### What you will do:
Below are some records; quote exactly the lines from the one that contains "camera: 35 degrees left, 5 degrees down" through the one that contains "(959, 377) = (780, 185): turquoise", inclusive, and no others.
[Task input — start]
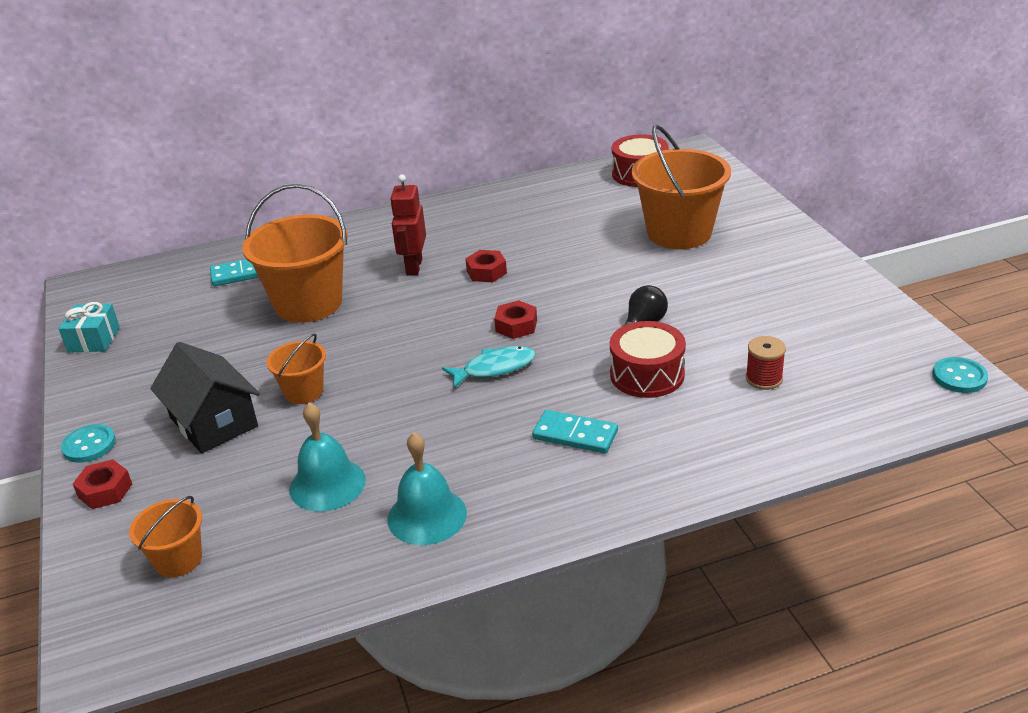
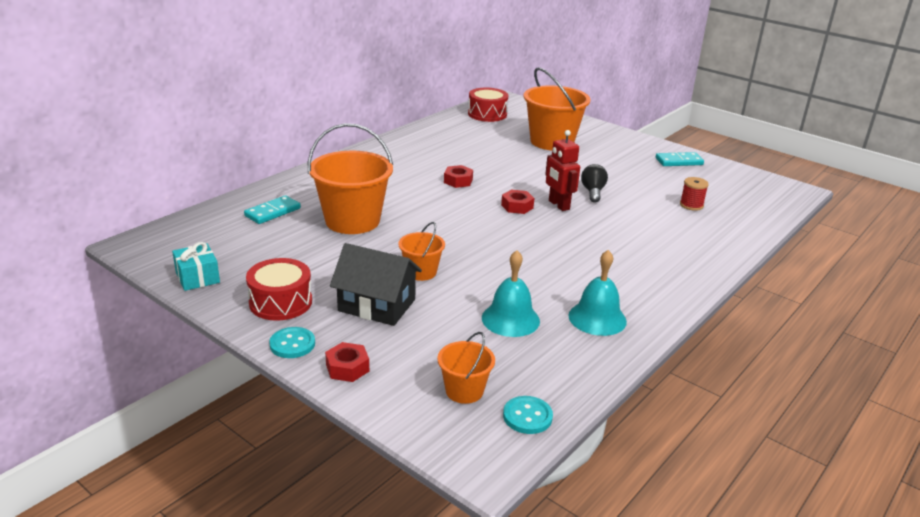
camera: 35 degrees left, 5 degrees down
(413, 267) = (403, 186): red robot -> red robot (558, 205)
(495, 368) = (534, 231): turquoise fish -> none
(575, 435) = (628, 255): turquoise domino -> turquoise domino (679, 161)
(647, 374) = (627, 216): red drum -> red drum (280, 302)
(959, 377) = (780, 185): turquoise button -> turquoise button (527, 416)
[Task input — finish]
[Task input — start]
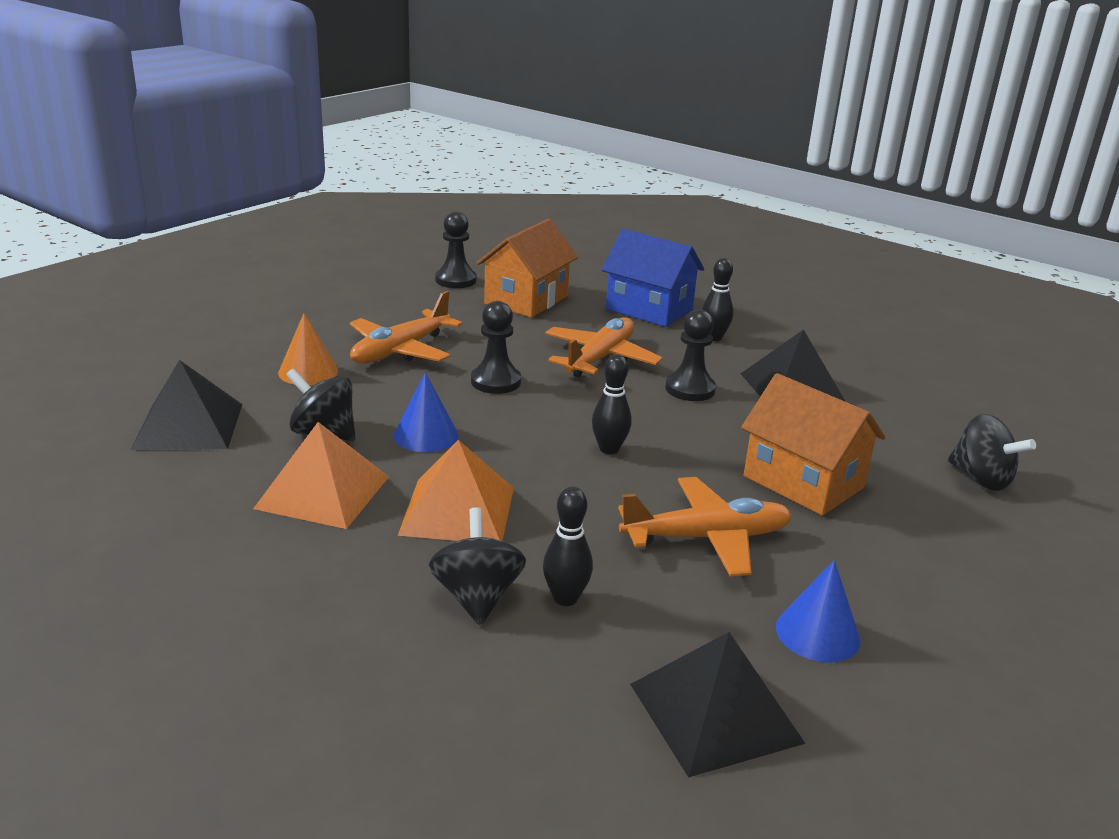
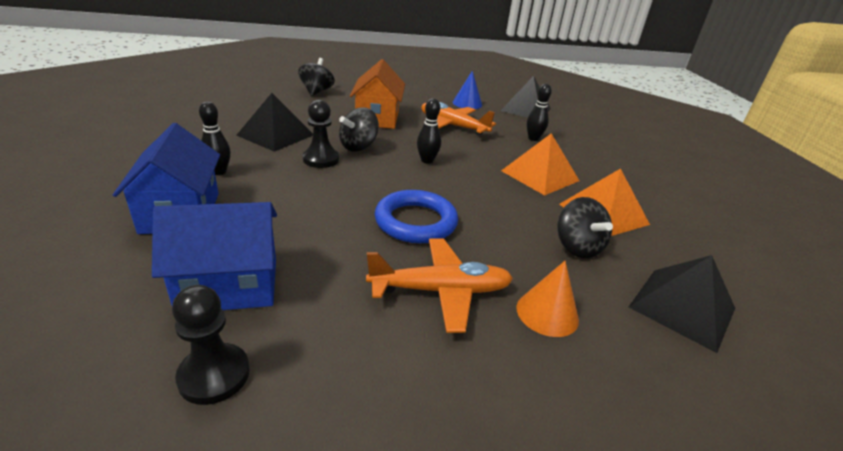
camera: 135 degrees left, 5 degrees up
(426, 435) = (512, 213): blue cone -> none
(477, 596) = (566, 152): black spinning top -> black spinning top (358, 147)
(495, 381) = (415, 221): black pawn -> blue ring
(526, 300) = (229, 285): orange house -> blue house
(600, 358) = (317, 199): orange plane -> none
[Task input — finish]
### Answer below:
camera: 35 degrees left, 5 degrees down
(413, 267) = (403, 186): red robot -> red robot (558, 205)
(495, 368) = (534, 231): turquoise fish -> none
(575, 435) = (628, 255): turquoise domino -> turquoise domino (679, 161)
(647, 374) = (627, 216): red drum -> red drum (280, 302)
(959, 377) = (780, 185): turquoise button -> turquoise button (527, 416)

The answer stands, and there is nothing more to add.